═════ DATA EXCERPT

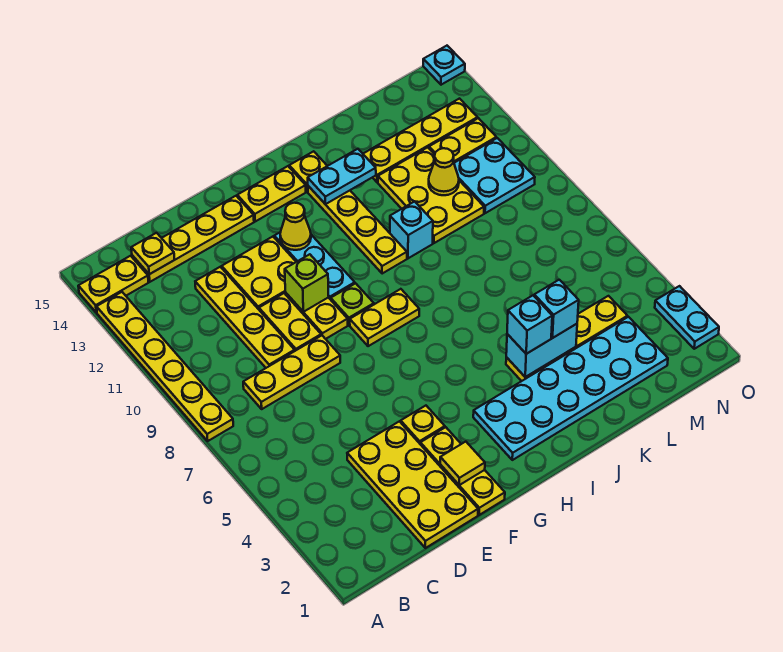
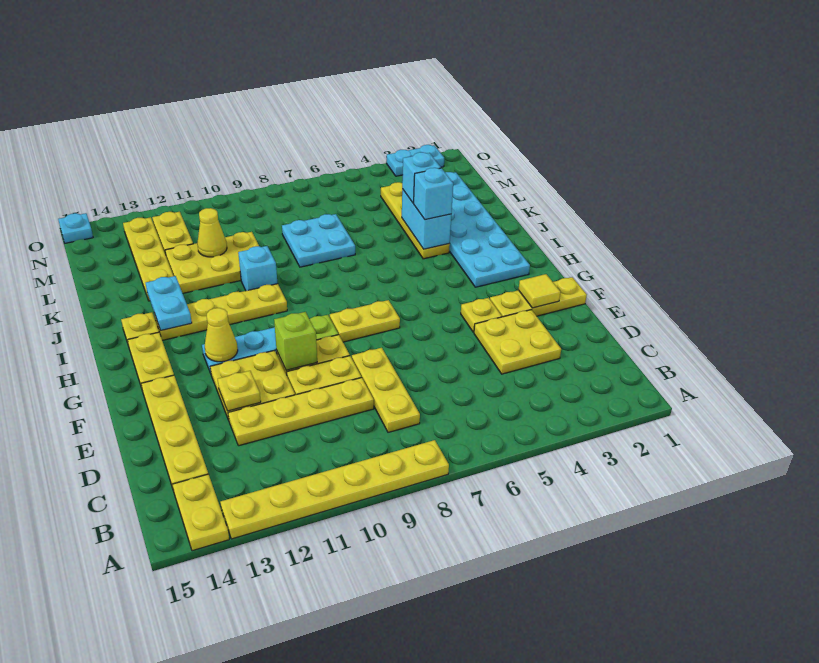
yellow plate C14 level 2 -> yellow plate E12 level 2
yellow plate D1:E4 level 1 -> yellow plate D3:E4 level 1
yellow plate G8:H8 level 1 -> yellow plate G7:G8 level 1
cyan plate M10:N11 level 1 -> cyan plate K7:L8 level 1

══════════

__TASK TO CARRY OUT__
Determine how many lines in the listing hold the word "yellow". Give only that figure.

__TASK ANSWER__
3